:: Exercise directions ::
Exactly the lines from the one with "(566, 230) = (627, 363): orange" through the last line of the listing must be given again.
++++++++++++++++++++
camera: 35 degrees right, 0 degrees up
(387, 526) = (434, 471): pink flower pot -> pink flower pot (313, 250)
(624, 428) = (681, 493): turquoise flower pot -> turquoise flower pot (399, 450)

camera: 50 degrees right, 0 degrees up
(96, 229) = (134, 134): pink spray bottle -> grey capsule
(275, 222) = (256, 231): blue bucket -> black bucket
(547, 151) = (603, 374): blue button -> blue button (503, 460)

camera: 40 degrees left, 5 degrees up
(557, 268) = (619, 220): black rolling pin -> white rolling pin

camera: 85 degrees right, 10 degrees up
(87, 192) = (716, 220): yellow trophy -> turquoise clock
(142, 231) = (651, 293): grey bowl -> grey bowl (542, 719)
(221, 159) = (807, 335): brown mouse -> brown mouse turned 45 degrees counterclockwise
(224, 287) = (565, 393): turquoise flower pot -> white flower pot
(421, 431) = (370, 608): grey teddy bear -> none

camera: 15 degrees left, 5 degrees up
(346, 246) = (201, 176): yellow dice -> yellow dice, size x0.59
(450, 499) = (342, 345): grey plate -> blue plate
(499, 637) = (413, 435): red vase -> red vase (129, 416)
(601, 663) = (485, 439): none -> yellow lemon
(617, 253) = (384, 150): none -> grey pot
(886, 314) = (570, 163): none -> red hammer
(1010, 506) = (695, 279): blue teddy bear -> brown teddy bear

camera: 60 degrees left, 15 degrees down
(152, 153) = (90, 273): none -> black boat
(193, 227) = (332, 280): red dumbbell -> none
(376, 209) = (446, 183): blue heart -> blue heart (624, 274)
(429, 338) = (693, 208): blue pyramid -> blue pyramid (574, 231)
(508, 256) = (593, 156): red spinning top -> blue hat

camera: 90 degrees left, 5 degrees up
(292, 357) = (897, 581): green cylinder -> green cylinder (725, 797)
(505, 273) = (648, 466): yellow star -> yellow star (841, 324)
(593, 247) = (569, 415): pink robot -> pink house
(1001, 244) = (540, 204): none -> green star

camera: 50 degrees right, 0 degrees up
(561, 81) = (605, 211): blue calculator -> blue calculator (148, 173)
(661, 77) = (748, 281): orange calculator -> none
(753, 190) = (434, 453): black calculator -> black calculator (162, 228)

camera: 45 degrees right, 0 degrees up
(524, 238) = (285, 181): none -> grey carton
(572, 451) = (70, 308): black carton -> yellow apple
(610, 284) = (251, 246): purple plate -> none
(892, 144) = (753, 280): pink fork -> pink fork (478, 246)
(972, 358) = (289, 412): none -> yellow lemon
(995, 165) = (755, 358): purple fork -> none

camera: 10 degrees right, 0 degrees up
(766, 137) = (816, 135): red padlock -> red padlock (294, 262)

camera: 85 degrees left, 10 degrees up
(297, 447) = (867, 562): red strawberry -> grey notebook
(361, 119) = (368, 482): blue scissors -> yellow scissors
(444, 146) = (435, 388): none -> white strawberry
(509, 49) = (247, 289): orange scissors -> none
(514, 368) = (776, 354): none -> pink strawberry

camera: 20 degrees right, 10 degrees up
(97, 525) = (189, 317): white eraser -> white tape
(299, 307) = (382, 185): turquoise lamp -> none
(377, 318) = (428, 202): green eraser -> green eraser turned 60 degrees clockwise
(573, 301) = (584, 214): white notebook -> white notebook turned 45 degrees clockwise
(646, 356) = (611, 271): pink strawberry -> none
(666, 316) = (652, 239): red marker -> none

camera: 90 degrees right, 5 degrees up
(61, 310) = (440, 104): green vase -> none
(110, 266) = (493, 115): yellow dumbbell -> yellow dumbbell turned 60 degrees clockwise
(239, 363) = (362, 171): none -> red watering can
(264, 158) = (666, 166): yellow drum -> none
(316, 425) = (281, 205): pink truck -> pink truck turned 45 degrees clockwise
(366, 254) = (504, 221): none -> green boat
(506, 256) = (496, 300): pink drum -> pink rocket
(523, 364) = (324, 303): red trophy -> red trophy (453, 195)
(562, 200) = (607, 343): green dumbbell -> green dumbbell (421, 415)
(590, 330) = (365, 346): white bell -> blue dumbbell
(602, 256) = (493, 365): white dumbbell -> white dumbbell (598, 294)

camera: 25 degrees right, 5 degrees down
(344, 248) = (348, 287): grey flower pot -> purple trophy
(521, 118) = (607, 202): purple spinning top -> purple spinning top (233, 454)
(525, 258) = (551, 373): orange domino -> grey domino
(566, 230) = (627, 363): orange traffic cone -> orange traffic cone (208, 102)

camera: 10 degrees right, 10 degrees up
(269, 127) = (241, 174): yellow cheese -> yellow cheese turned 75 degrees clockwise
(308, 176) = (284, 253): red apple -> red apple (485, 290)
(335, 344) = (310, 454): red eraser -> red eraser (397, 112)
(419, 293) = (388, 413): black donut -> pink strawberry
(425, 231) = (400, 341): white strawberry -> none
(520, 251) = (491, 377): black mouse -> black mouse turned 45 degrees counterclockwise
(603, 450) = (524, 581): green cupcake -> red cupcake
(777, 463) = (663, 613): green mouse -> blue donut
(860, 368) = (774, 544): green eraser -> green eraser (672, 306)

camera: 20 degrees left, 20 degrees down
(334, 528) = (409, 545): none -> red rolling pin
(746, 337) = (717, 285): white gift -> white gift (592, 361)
++++++++++++++++++++
:: Output of the task ::
(566, 230) = (627, 363): orange traffic cone -> orange traffic cone (208, 102)

camera: 10 degrees right, 10 degrees up
(269, 127) = (241, 174): yellow cheese -> yellow cheese turned 75 degrees clockwise
(308, 176) = (284, 253): red apple -> red apple (485, 290)
(335, 344) = (310, 454): red eraser -> red eraser (397, 112)
(419, 293) = (388, 413): black donut -> pink strawberry
(425, 231) = (400, 341): white strawberry -> none
(520, 251) = (491, 377): black mouse -> black mouse turned 45 degrees counterclockwise
(603, 450) = (524, 581): green cupcake -> red cupcake
(777, 463) = (663, 613): green mouse -> blue donut
(860, 368) = (774, 544): green eraser -> green eraser (672, 306)

camera: 20 degrees left, 20 degrees down
(334, 528) = (409, 545): none -> red rolling pin
(746, 337) = (717, 285): white gift -> white gift (592, 361)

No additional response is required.